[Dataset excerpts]
=== Begin Enclosure ===
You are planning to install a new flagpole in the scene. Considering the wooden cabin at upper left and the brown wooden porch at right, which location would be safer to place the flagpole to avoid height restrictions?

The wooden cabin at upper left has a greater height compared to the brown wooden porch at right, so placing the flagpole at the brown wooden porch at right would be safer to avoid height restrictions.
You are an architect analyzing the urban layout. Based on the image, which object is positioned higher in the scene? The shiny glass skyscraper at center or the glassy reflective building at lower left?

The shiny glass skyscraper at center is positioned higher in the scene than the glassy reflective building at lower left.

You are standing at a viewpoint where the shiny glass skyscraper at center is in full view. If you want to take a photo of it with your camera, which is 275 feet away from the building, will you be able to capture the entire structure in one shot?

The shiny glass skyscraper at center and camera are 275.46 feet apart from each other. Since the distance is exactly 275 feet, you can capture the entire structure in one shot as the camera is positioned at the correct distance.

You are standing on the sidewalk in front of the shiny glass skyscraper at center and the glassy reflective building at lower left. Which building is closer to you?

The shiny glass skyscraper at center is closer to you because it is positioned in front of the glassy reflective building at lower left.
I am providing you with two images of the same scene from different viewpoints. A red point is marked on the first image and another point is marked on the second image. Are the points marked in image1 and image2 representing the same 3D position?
=== End Enclosure ===
» Your assignment
Copy out the material word for word, starting at the line that contains "The shiny glass skyscraper at center and camera" and ending with the last line of the material.

» Exercise answer
The shiny glass skyscraper at center and camera are 275.46 feet apart from each other. Since the distance is exactly 275 feet, you can capture the entire structure in one shot as the camera is positioned at the correct distance.

You are standing on the sidewalk in front of the shiny glass skyscraper at center and the glassy reflective building at lower left. Which building is closer to you?

The shiny glass skyscraper at center is closer to you because it is positioned in front of the glassy reflective building at lower left.
I am providing you with two images of the same scene from different viewpoints. A red point is marked on the first image and another point is marked on the second image. Are the points marked in image1 and image2 representing the same 3D position?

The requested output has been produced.